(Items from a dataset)
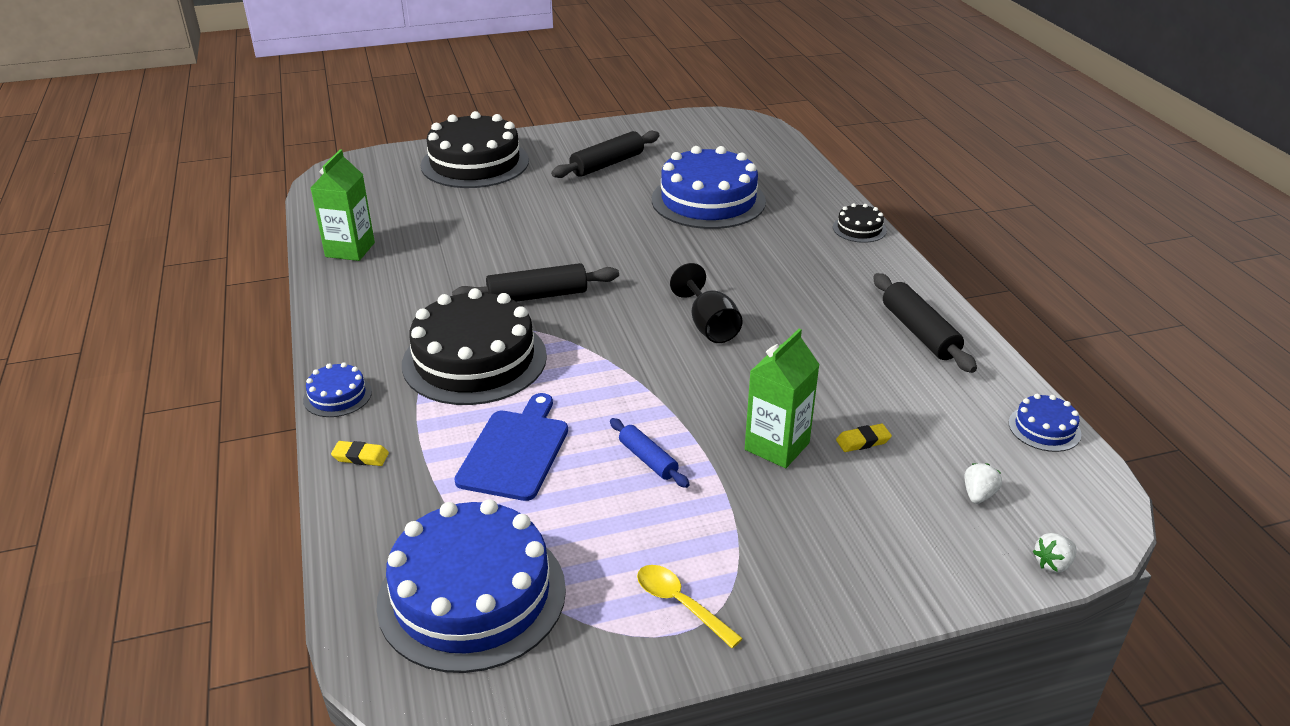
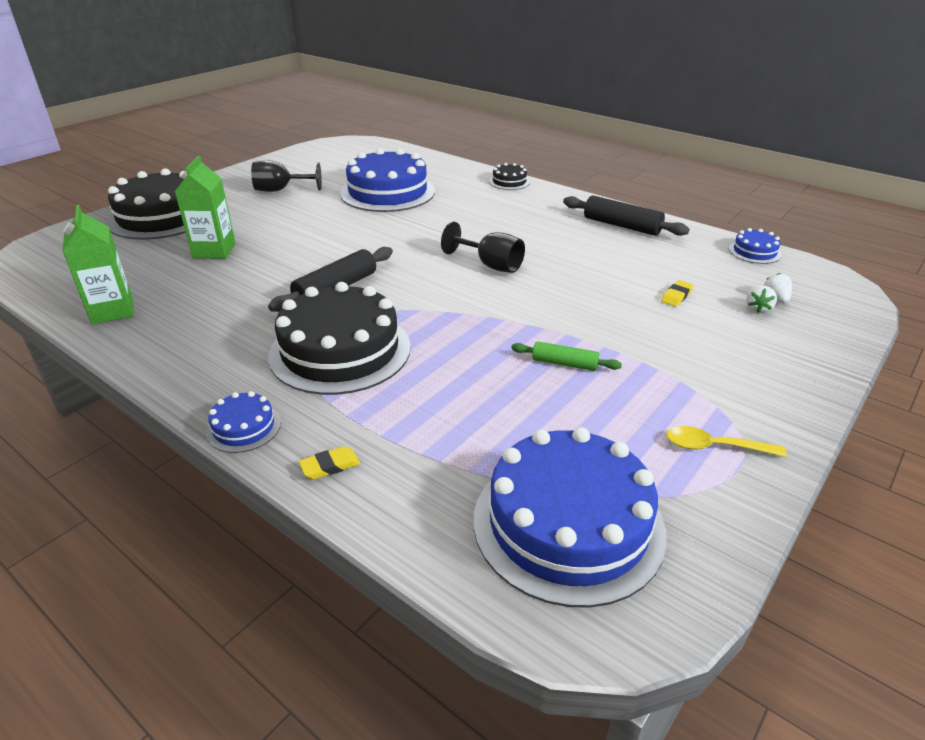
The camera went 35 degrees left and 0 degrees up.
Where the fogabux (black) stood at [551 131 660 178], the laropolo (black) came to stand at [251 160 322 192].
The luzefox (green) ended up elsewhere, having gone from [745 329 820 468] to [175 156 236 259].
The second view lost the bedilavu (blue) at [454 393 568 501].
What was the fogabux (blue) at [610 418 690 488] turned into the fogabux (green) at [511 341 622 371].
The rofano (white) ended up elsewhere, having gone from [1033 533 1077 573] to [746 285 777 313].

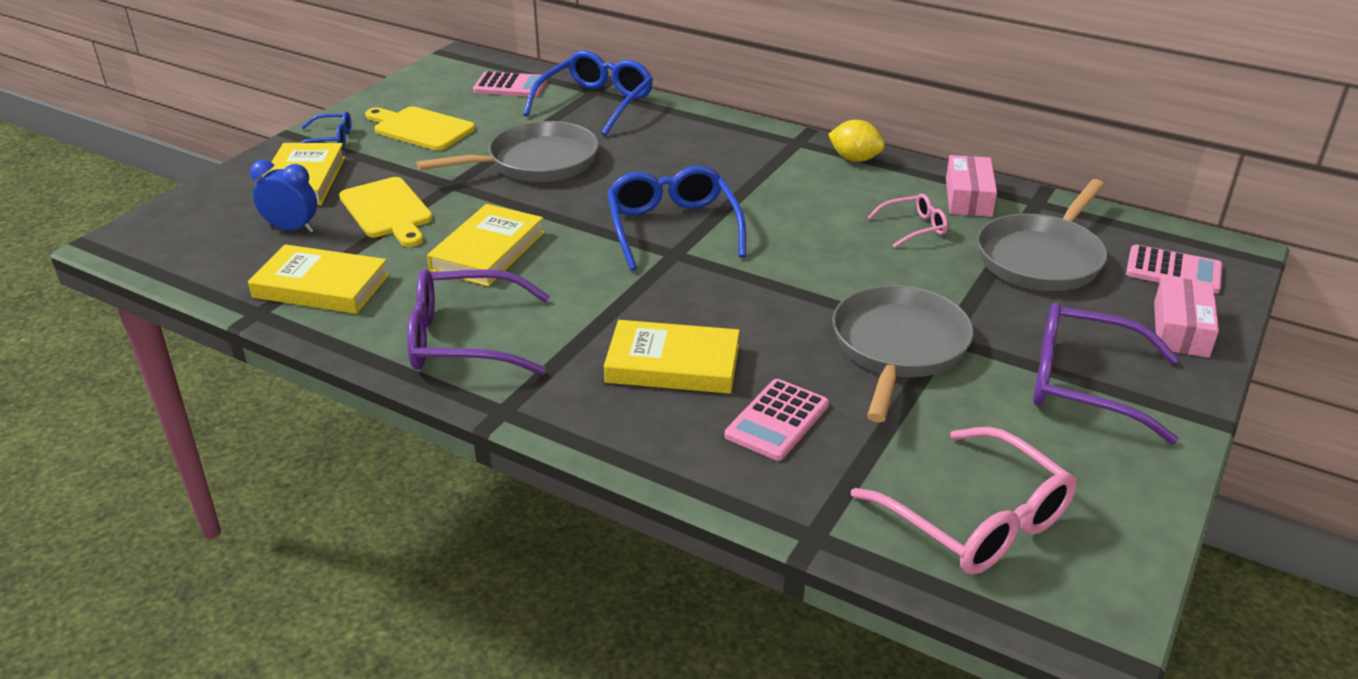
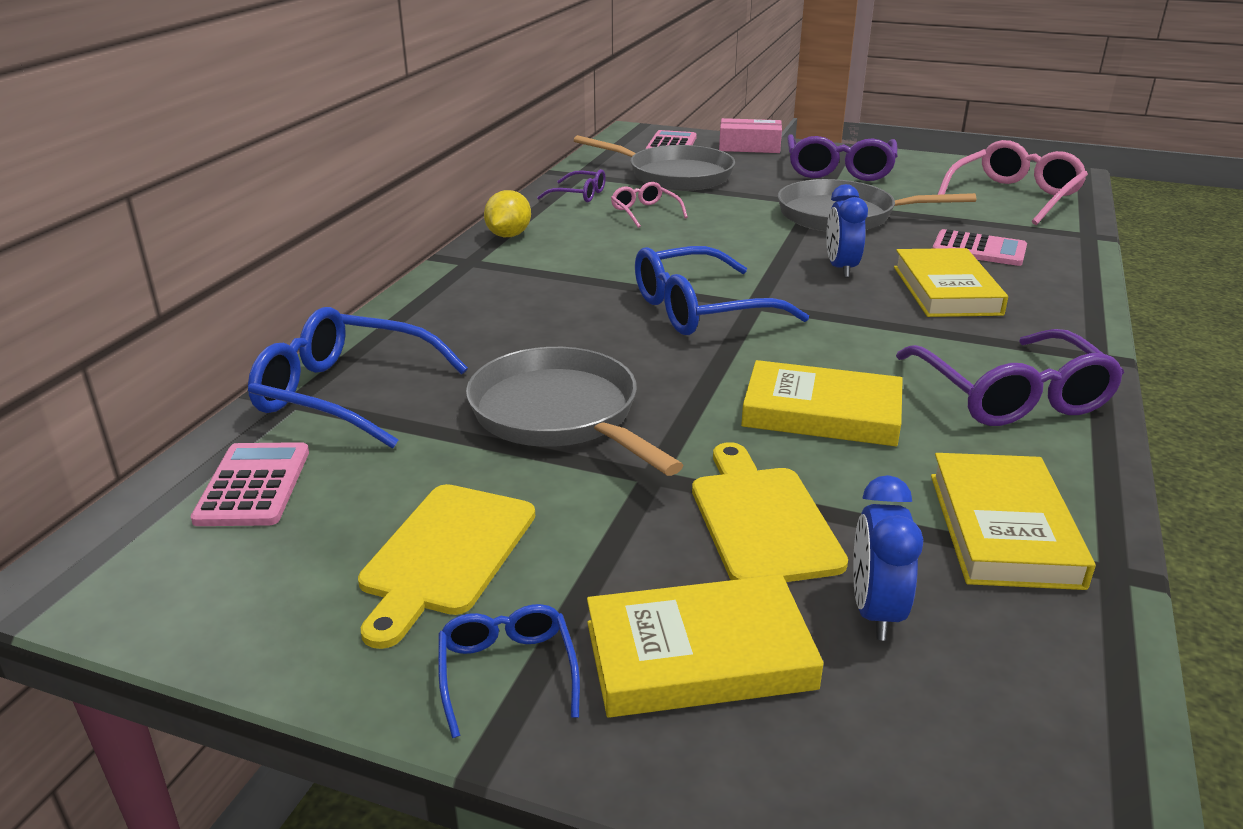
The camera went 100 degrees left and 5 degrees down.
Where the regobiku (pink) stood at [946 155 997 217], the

-- REQUIREMENT --
Above are some records. Copy each of their lines that holds the string "blue".

-- WRITTEN SOLUTION --
The second view lost the bedilavu (blue) at [454 393 568 501].
What was the fogabux (blue) at [610 418 690 488] turned into the fogabux (green) at [511 341 622 371].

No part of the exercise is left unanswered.